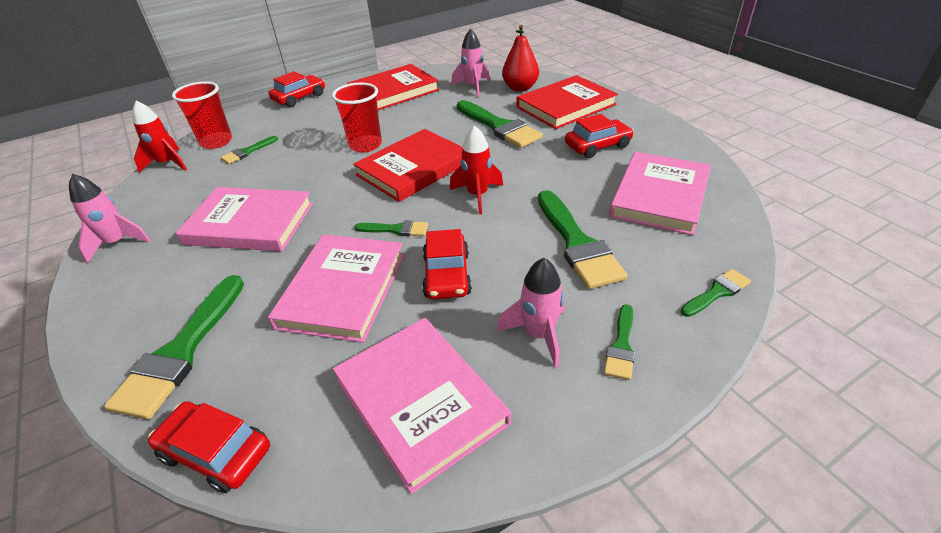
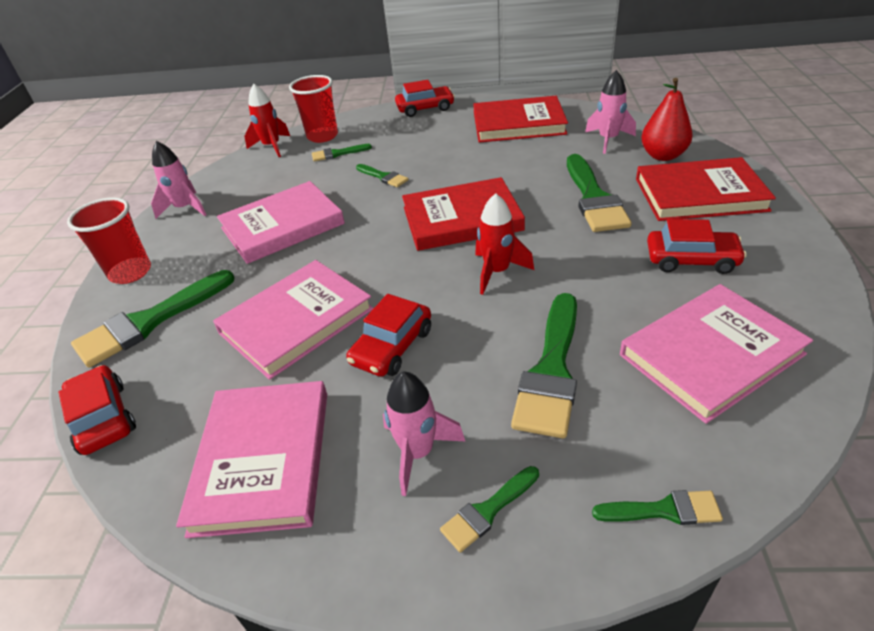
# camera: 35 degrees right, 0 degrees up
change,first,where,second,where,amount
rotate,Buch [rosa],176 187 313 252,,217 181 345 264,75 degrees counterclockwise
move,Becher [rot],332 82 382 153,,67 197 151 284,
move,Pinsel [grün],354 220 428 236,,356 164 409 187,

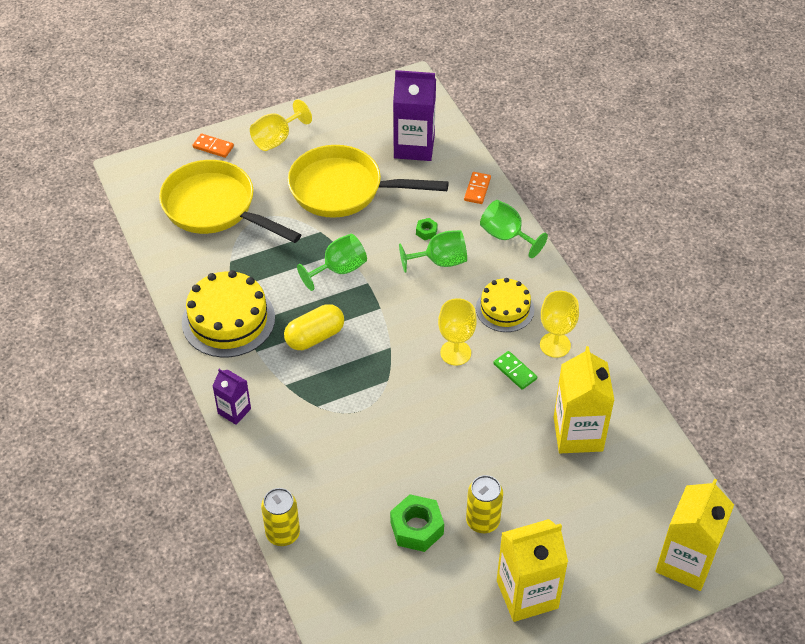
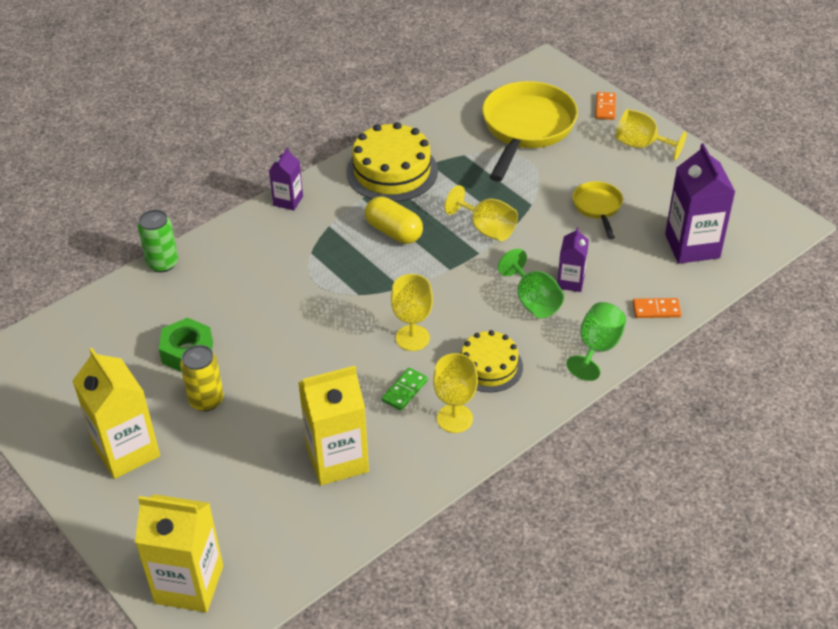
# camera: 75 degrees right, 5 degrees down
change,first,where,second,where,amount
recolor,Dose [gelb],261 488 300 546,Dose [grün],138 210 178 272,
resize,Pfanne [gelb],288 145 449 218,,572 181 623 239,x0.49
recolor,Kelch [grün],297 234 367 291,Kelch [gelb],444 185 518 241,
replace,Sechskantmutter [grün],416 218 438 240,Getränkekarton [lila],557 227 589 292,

_Task description_:
Everything in the listing is to be returned word for word, except the pictures.

_Solution_:
# camera: 35 degrees right, 0 degrees up
change,first,where,second,where,amount
rotate,Buch [rosa],176 187 313 252,,217 181 345 264,75 degrees counterclockwise
move,Becher [rot],332 82 382 153,,67 197 151 284,
move,Pinsel [grün],354 220 428 236,,356 164 409 187,

# camera: 75 degrees right, 5 degrees down
change,first,where,second,where,amount
recolor,Dose [gelb],261 488 300 546,Dose [grün],138 210 178 272,
resize,Pfanne [gelb],288 145 449 218,,572 181 623 239,x0.49
recolor,Kelch [grün],297 234 367 291,Kelch [gelb],444 185 518 241,
replace,Sechskantmutter [grün],416 218 438 240,Getränkekarton [lila],557 227 589 292,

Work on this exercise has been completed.